- [Supplied records]
###

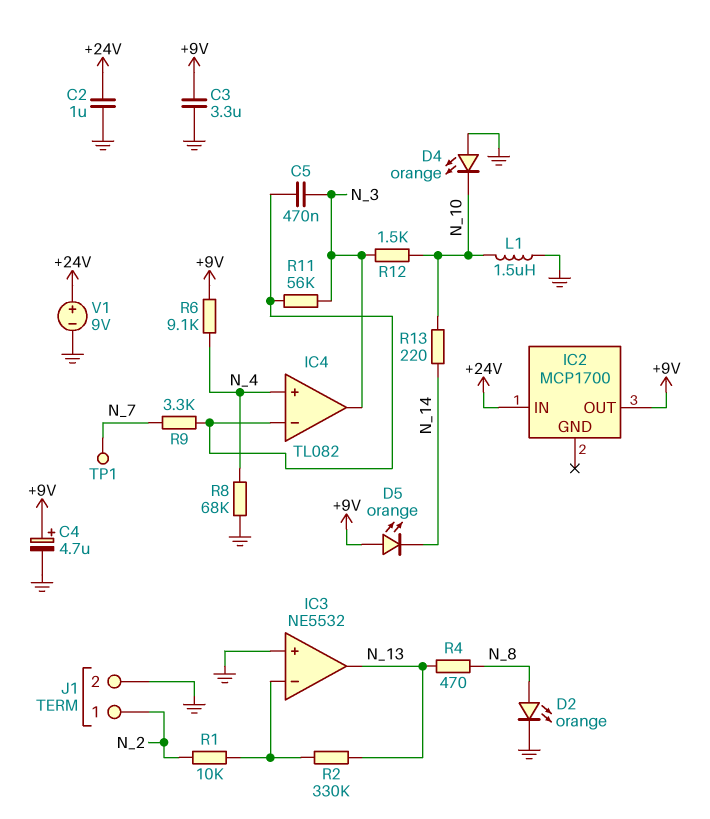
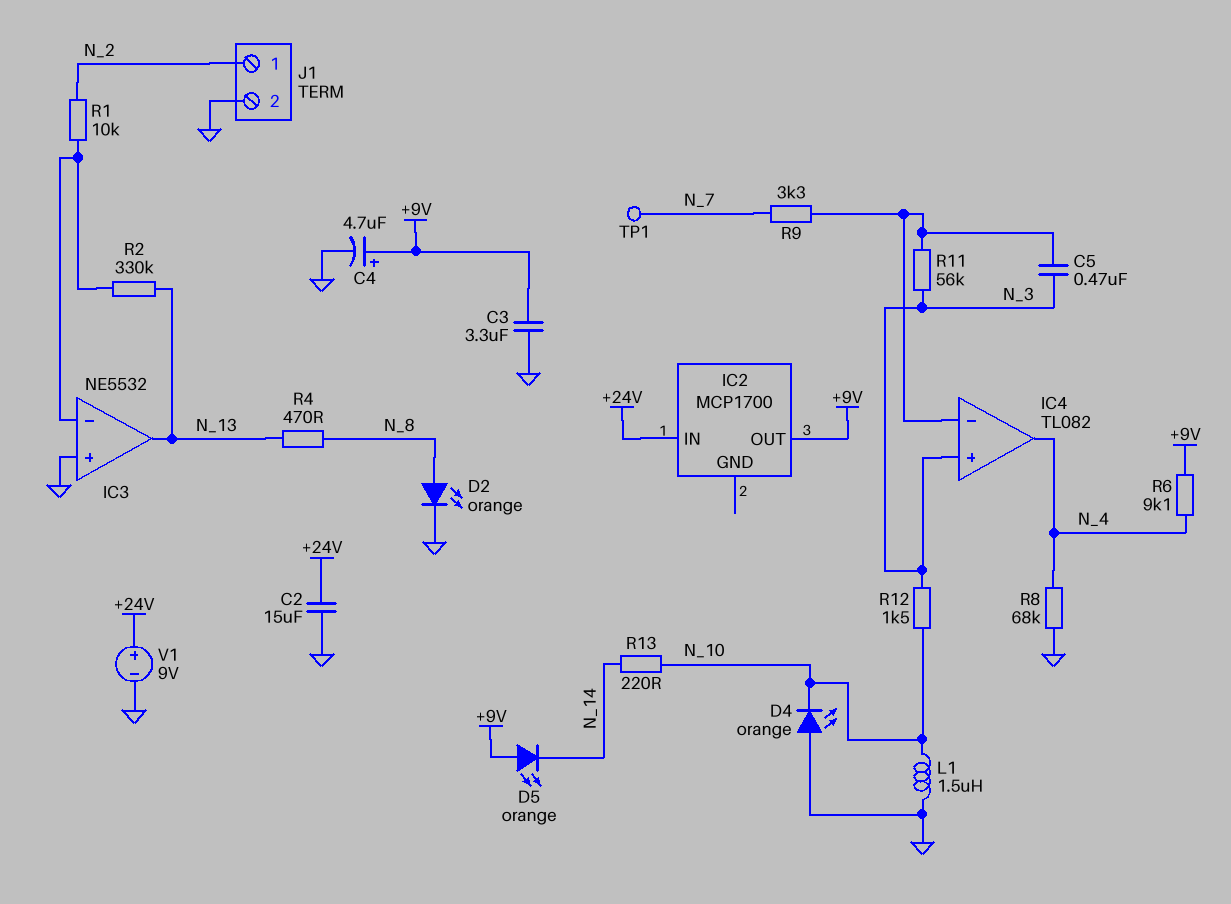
C2: 1uF (+24V, GND) -> 15uF (+24V, GND)
IC4 pin in+: N_4 -> N_3
IC4 pin out: N_3 -> N_4

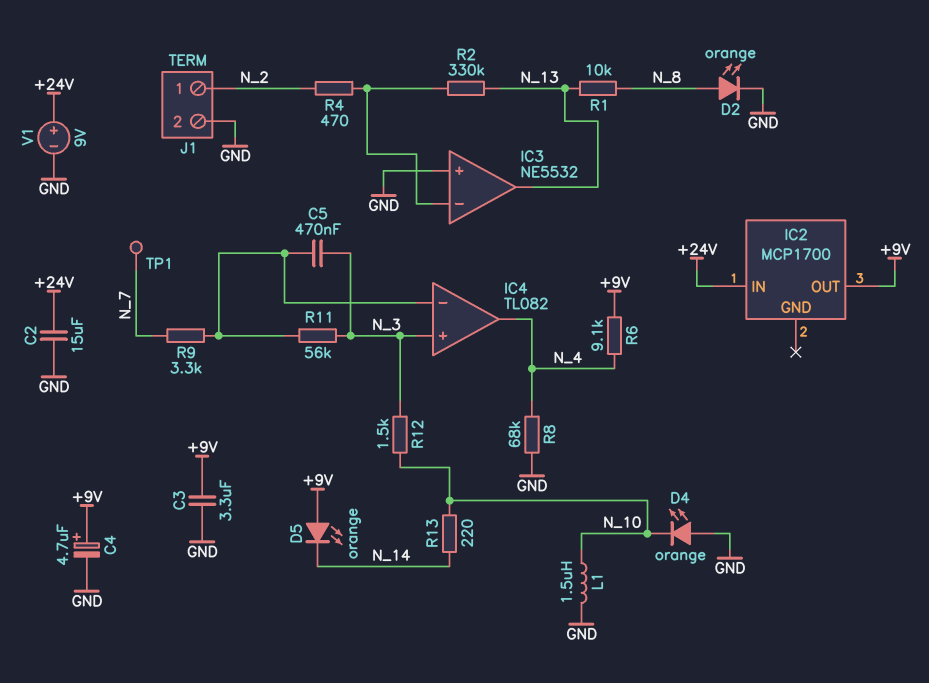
R1: 10k (IC3/in-, N_2) -> 10k (N_8, N_13)
R4: 470 (N_8, N_13) -> 470 (IC3/in-, N_2)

###

- [Exercise instructions] Only the pictures are to be left out; copy all the remaining material above exactly.

- [Exercise output]
C2: 1uF (+24V, GND) -> 15uF (+24V, GND)
IC4 pin in+: N_4 -> N_3
IC4 pin out: N_3 -> N_4

R1: 10k (IC3/in-, N_2) -> 10k (N_8, N_13)
R4: 470 (N_8, N_13) -> 470 (IC3/in-, N_2)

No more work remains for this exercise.